Go to the line below that contains "VR1: 5k (GND, U1/in+, wiper". From there to the end of the records, reproduce each line exactly, except the pictures.

----

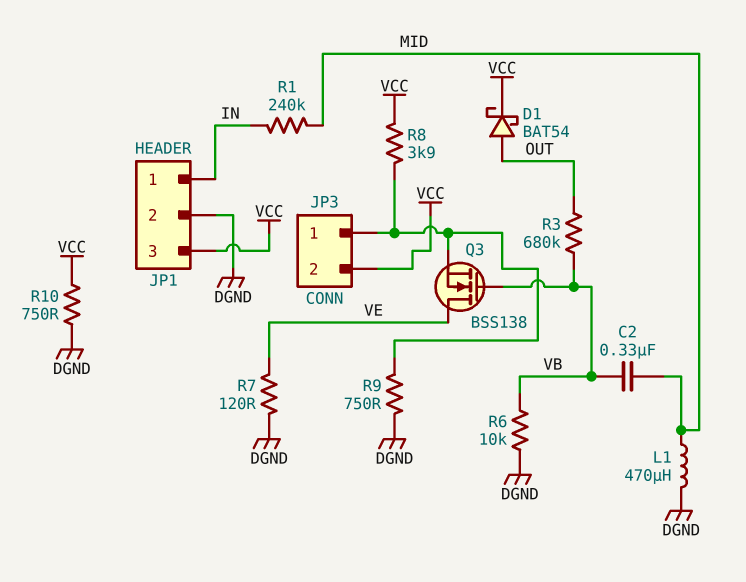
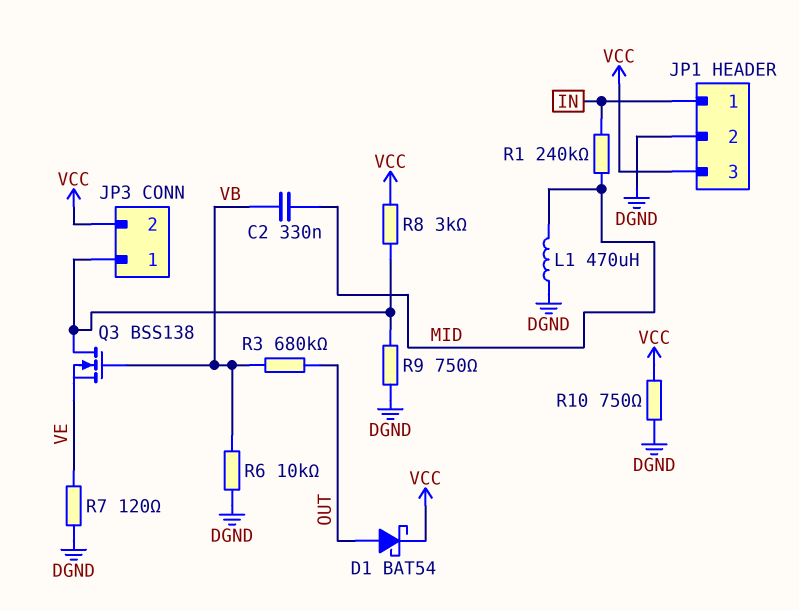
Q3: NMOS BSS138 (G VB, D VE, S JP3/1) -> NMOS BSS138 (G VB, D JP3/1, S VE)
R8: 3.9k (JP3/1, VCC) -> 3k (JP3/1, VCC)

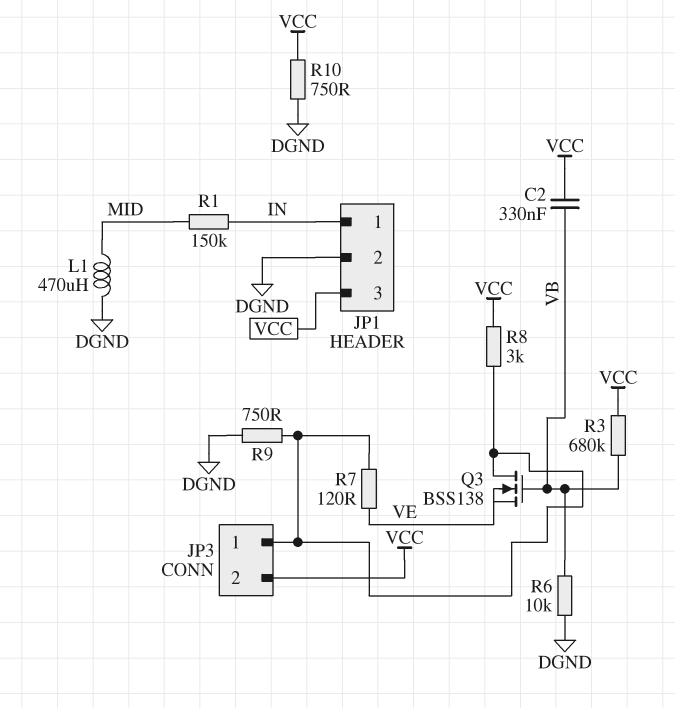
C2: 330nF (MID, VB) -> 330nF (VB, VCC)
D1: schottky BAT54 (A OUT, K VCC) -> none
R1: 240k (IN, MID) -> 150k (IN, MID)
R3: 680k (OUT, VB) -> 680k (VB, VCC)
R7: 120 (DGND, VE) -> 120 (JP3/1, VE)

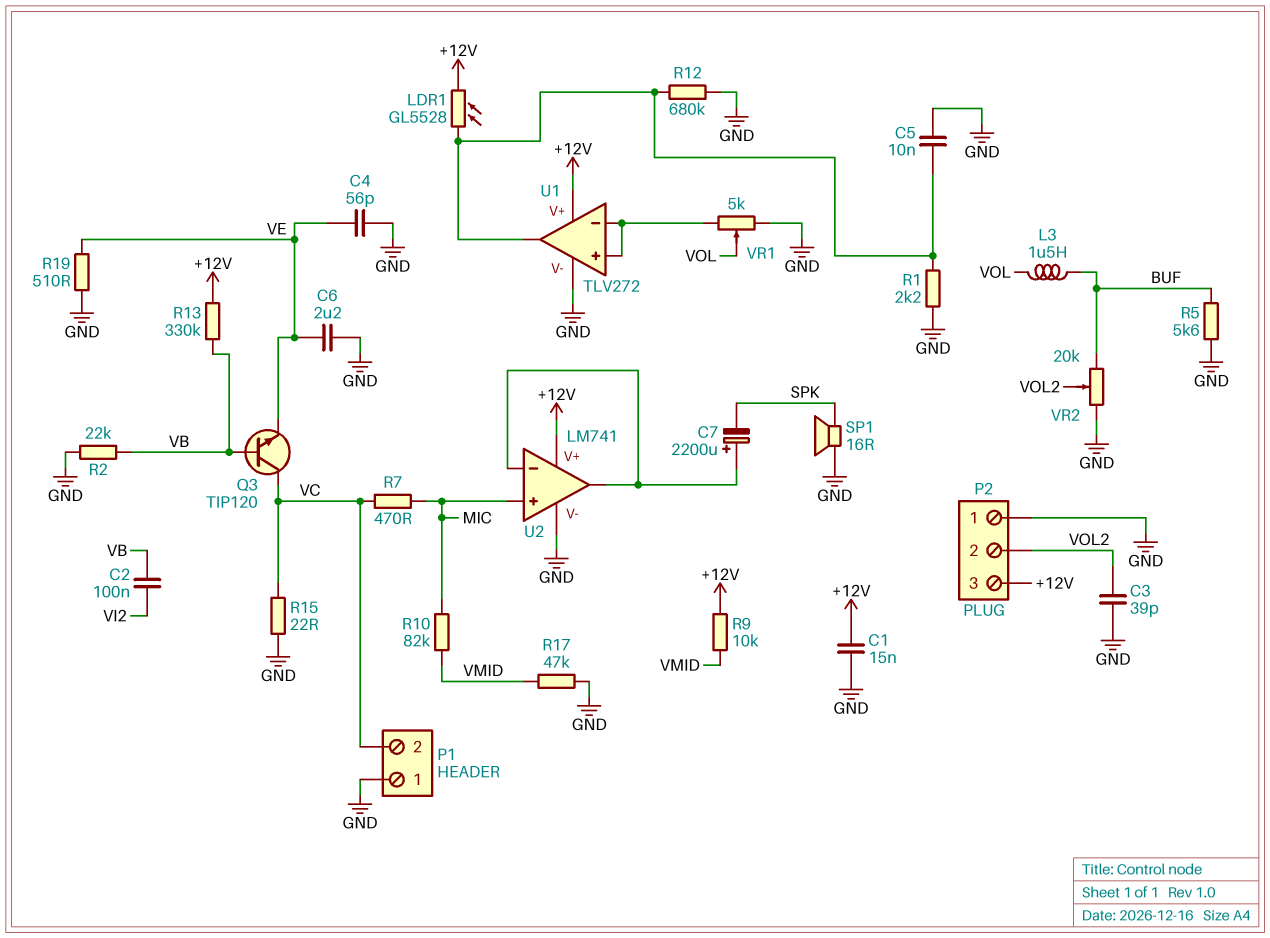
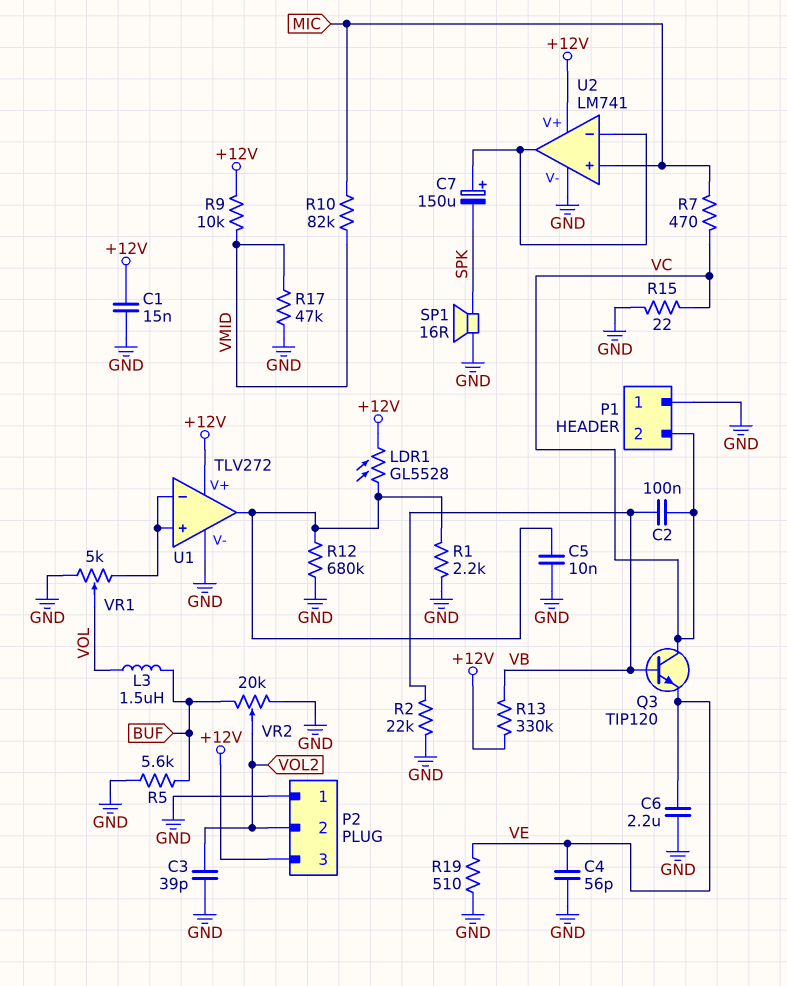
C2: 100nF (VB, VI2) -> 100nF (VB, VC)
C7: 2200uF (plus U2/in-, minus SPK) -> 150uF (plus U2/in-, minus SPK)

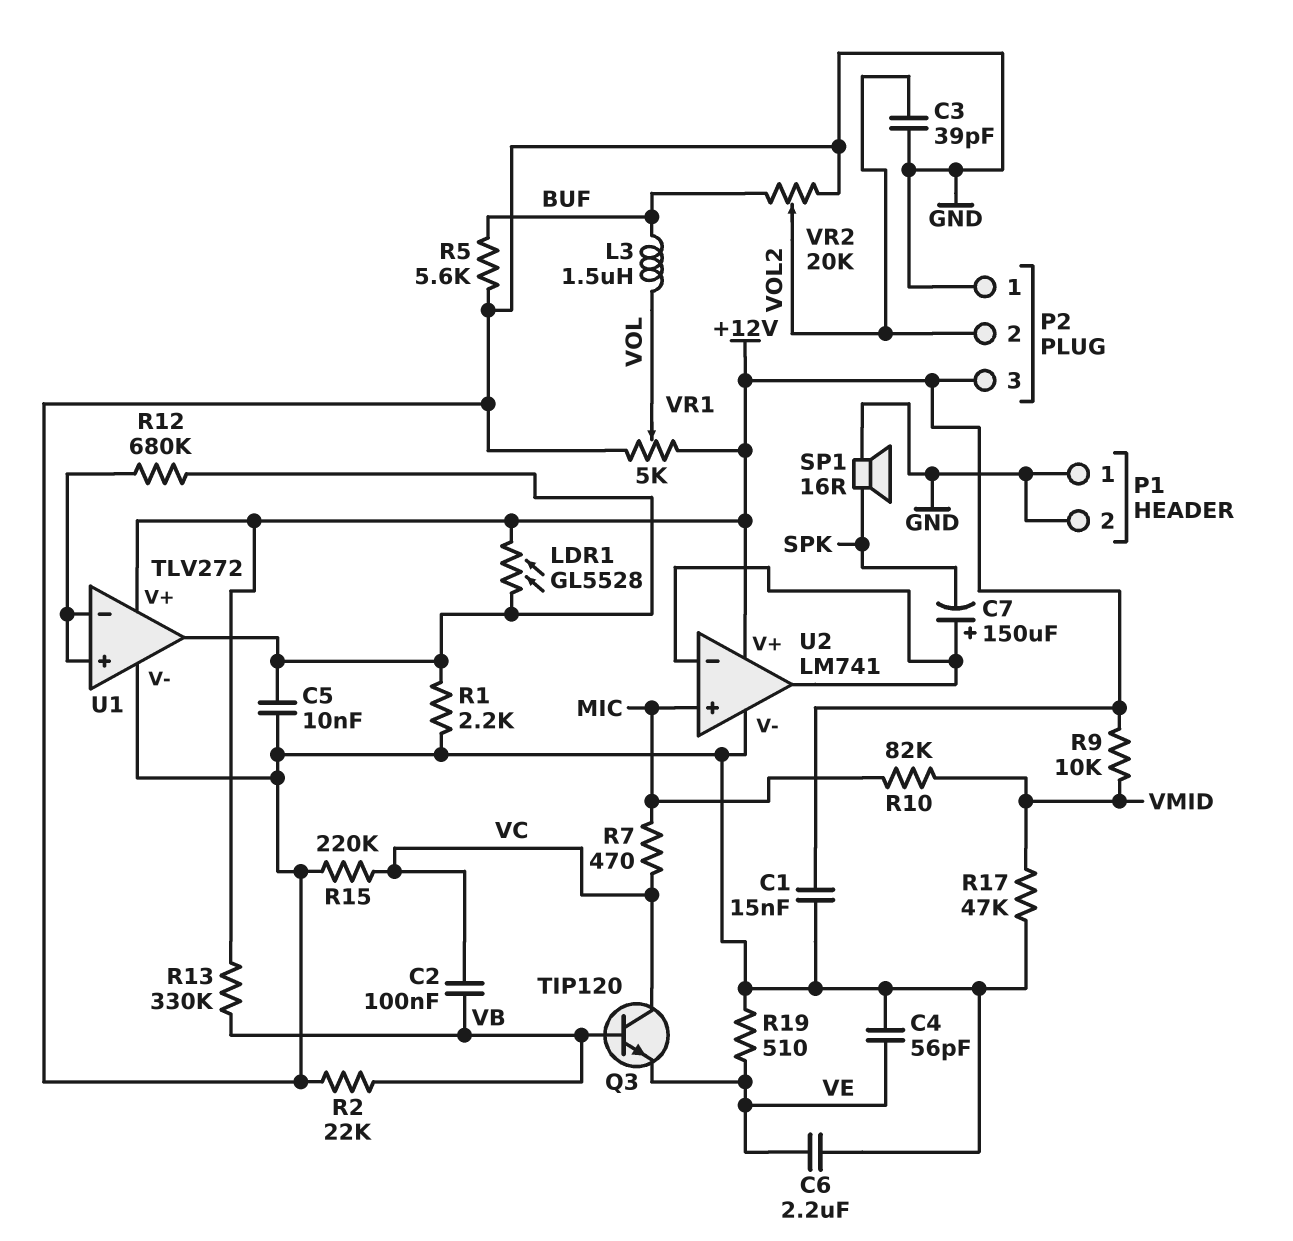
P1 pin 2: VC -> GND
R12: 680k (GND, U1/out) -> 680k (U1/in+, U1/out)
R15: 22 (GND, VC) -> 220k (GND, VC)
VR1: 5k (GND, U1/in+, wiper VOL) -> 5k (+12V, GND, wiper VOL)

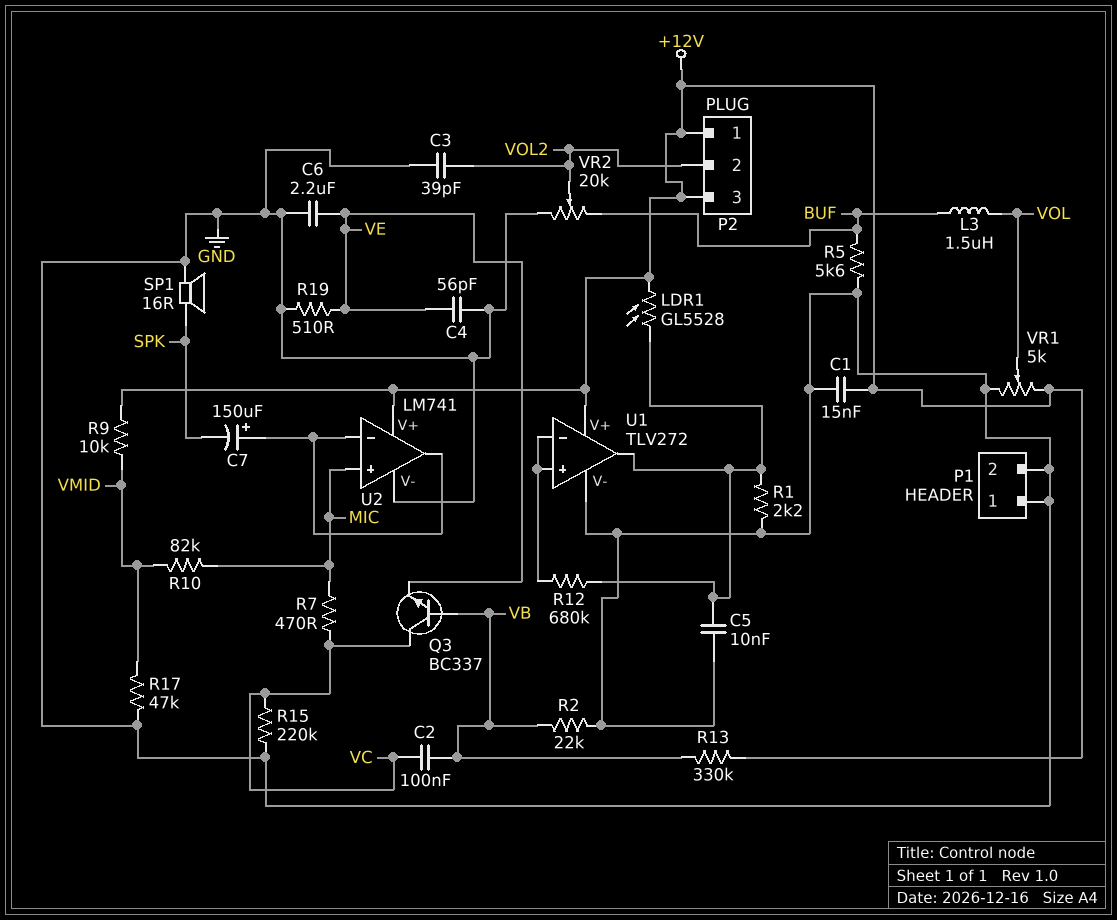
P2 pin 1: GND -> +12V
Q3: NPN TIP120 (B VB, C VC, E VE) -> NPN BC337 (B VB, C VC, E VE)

----

EXERCISE RESULT »
VR1: 5k (GND, U1/in+, wiper VOL) -> 5k (+12V, GND, wiper VOL)

P2 pin 1: GND -> +12V
Q3: NPN TIP120 (B VB, C VC, E VE) -> NPN BC337 (B VB, C VC, E VE)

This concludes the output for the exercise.